- SOURCE MATERIAL:

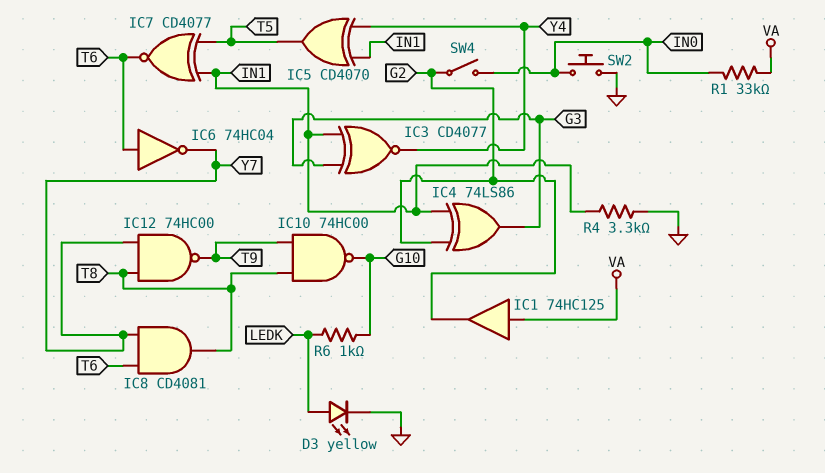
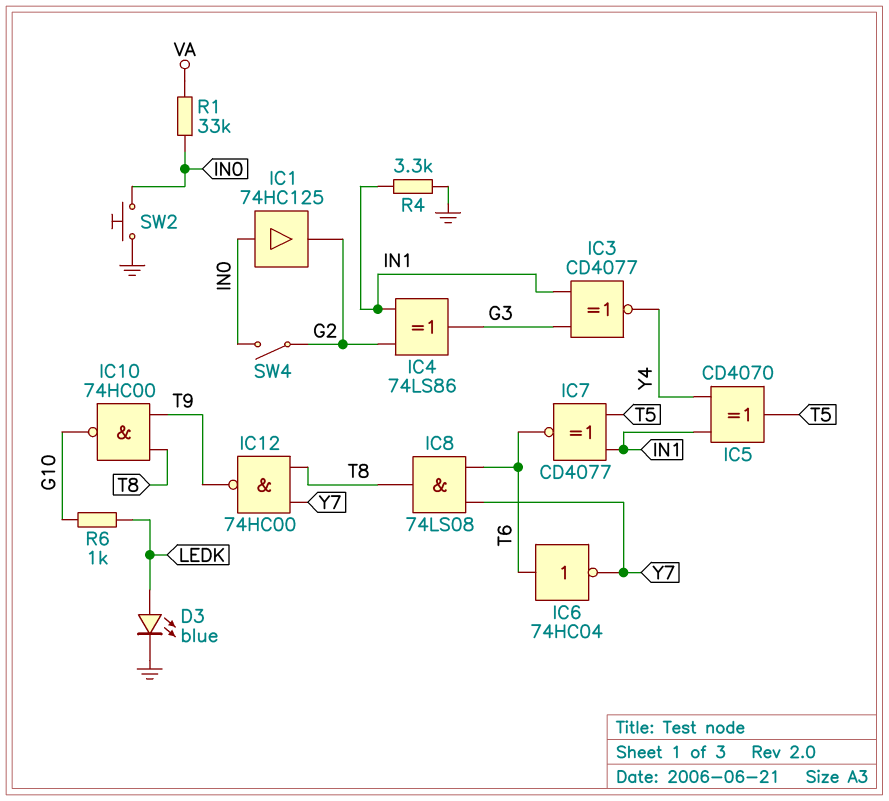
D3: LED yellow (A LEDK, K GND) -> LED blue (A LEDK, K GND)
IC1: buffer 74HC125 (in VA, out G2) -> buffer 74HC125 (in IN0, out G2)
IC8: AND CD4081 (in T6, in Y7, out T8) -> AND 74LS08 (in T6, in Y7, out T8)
--
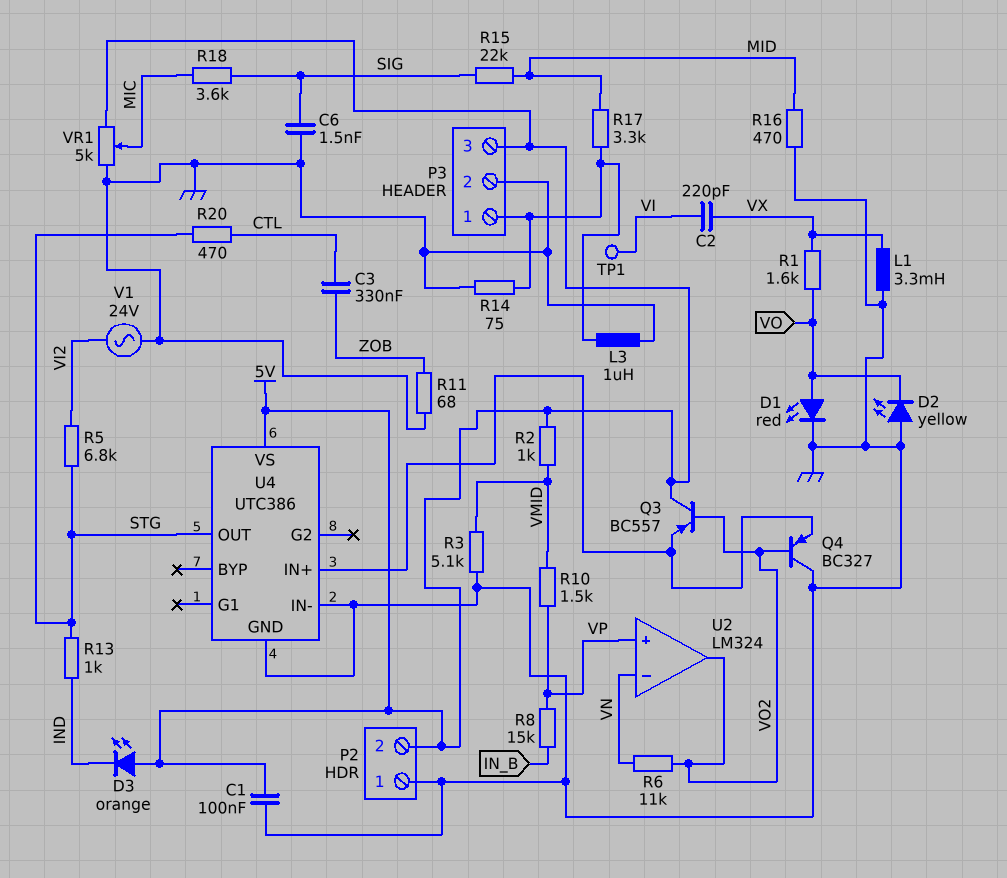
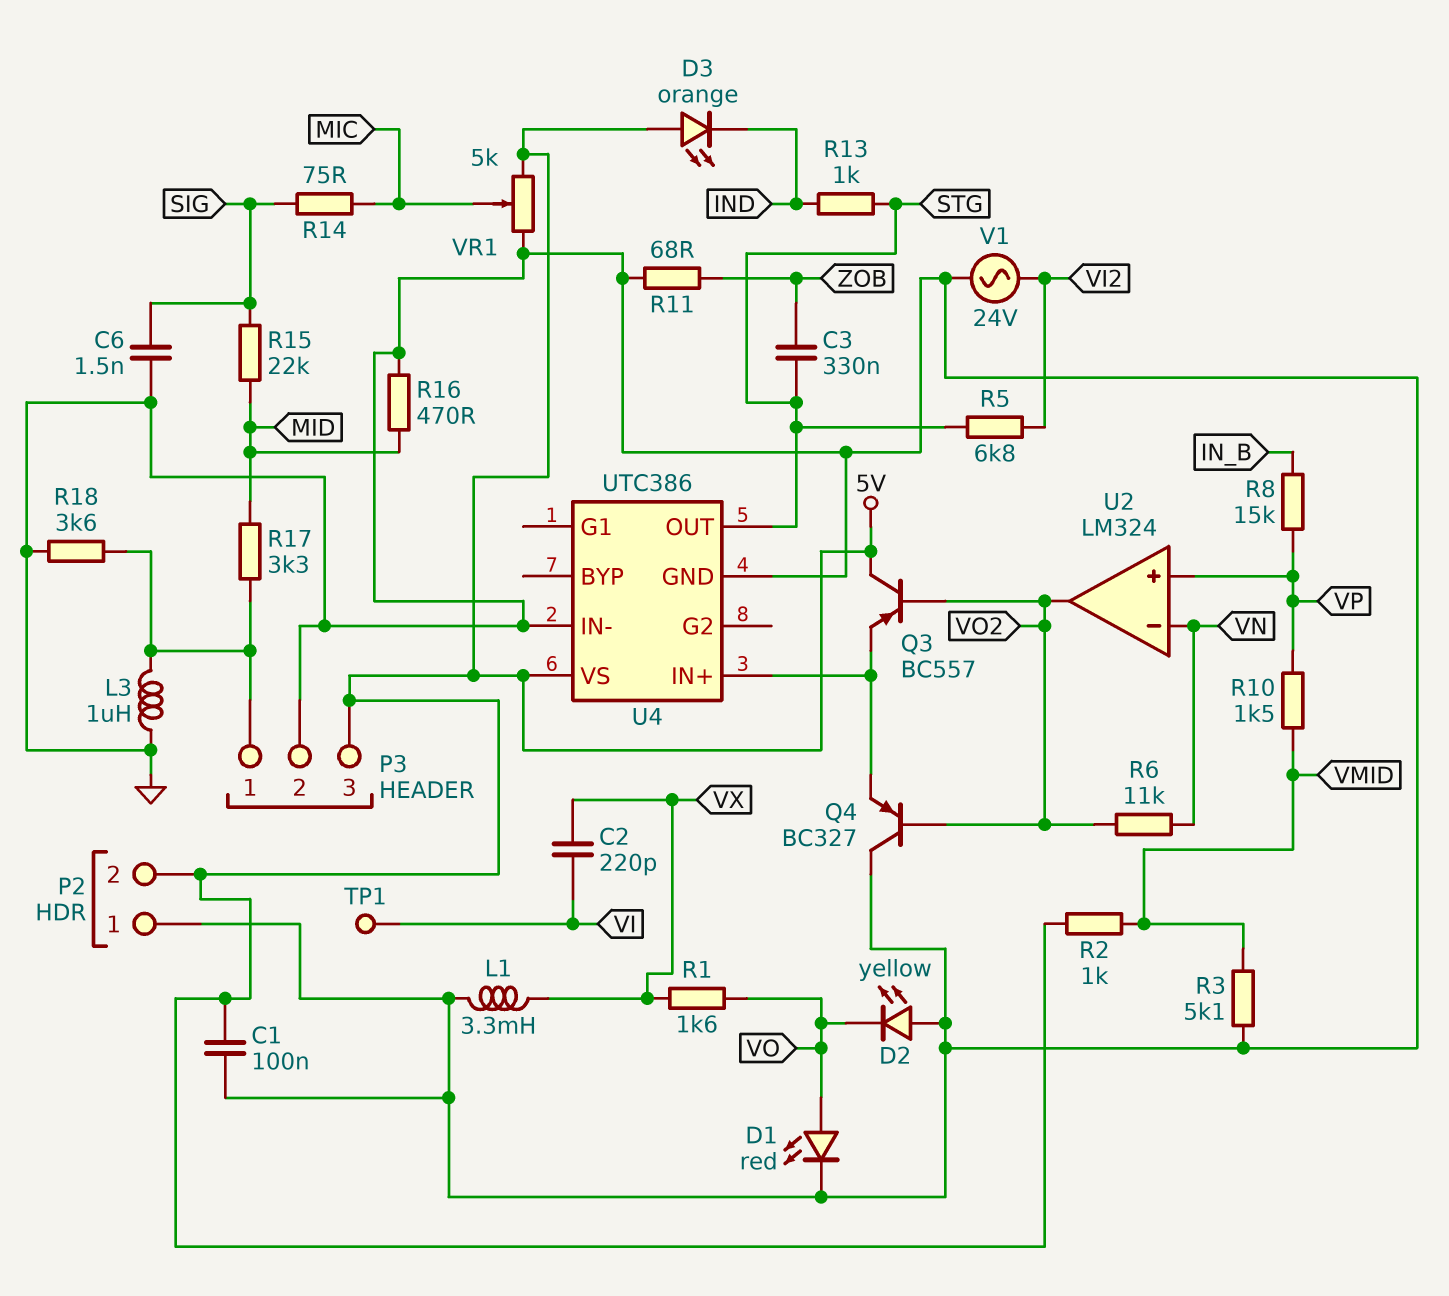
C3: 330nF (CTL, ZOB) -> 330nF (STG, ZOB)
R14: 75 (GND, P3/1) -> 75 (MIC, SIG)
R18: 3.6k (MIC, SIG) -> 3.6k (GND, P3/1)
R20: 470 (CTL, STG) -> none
---
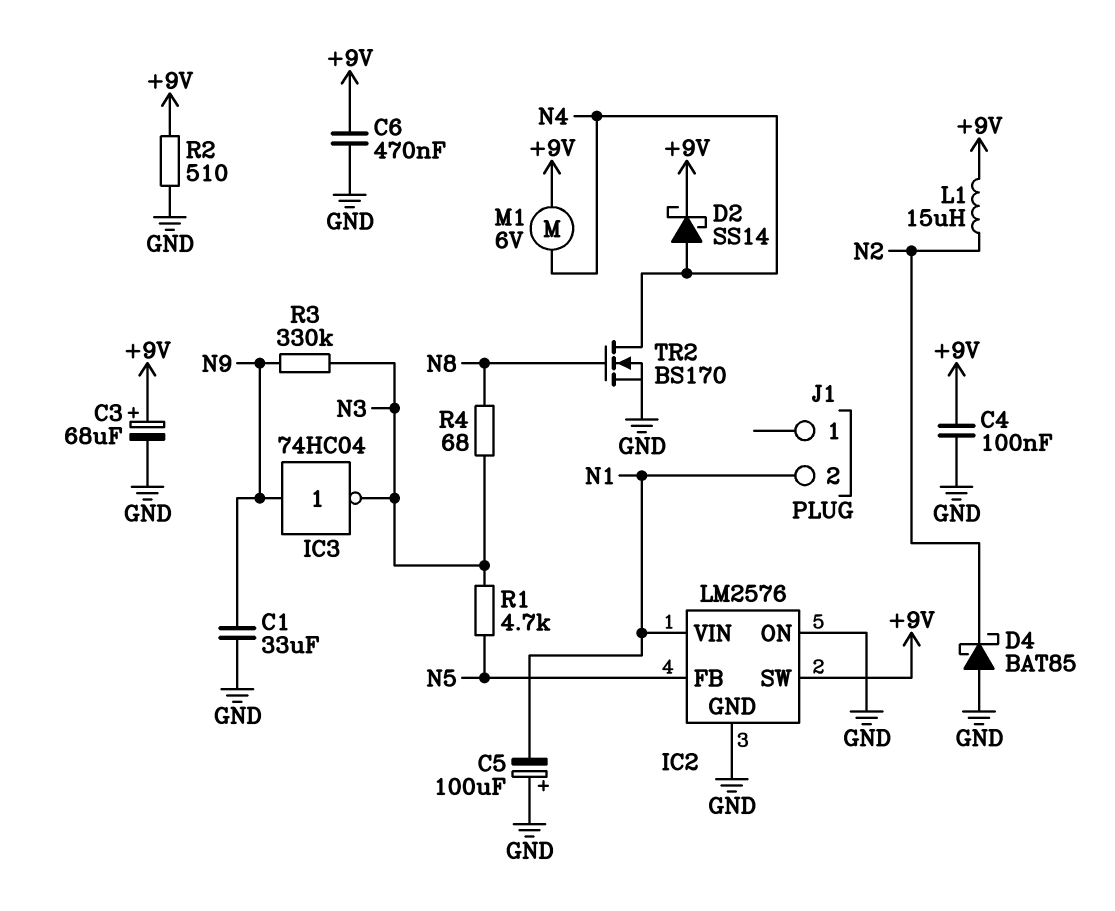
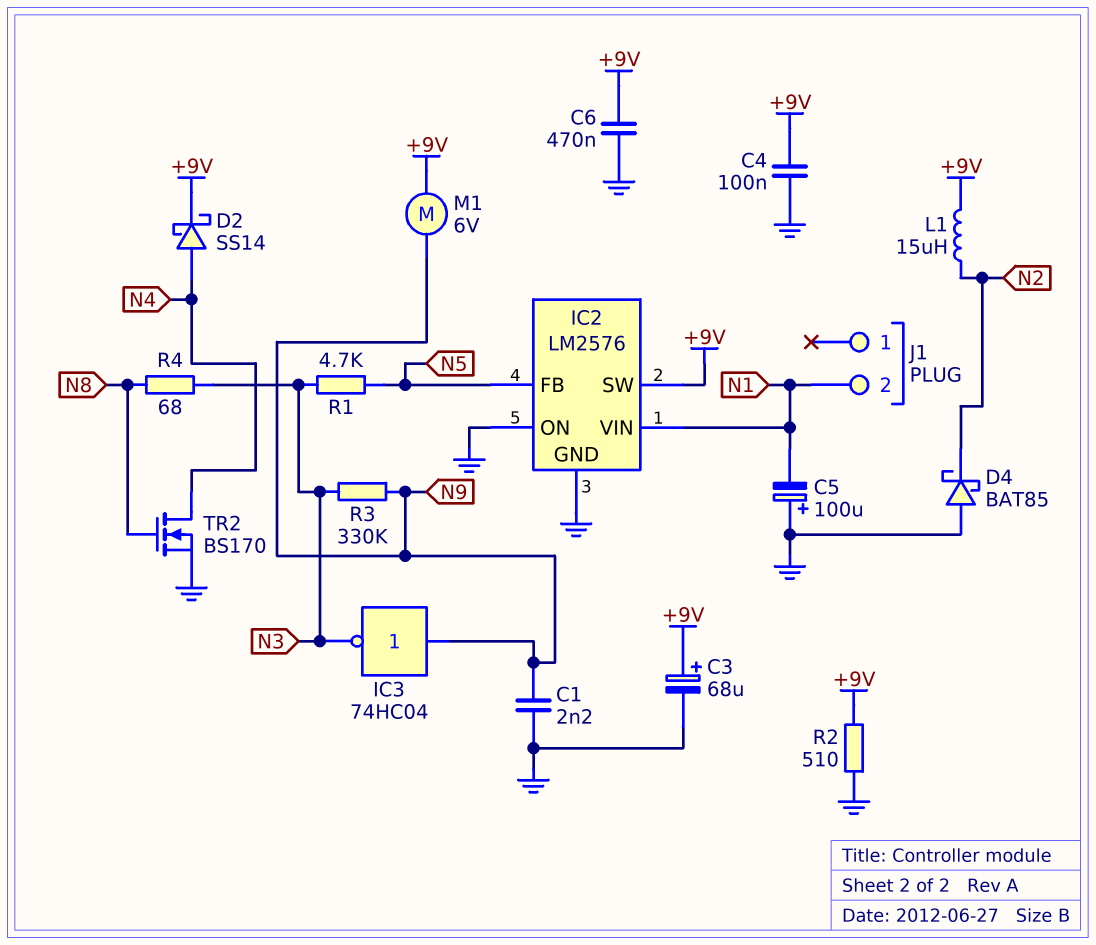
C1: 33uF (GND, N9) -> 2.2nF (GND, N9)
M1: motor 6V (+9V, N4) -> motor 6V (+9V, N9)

- TASK DESCRIPTION: Look above for the line containing "IC1: buffer 74HC125" and the line containing "IC8: AND CD4081". Transcribe both, with the lines between them, exactly.

- ANSWER FOR THIS EXERCISE:
IC1: buffer 74HC125 (in VA, out G2) -> buffer 74HC125 (in IN0, out G2)
IC8: AND CD4081 (in T6, in Y7, out T8) -> AND 74LS08 (in T6, in Y7, out T8)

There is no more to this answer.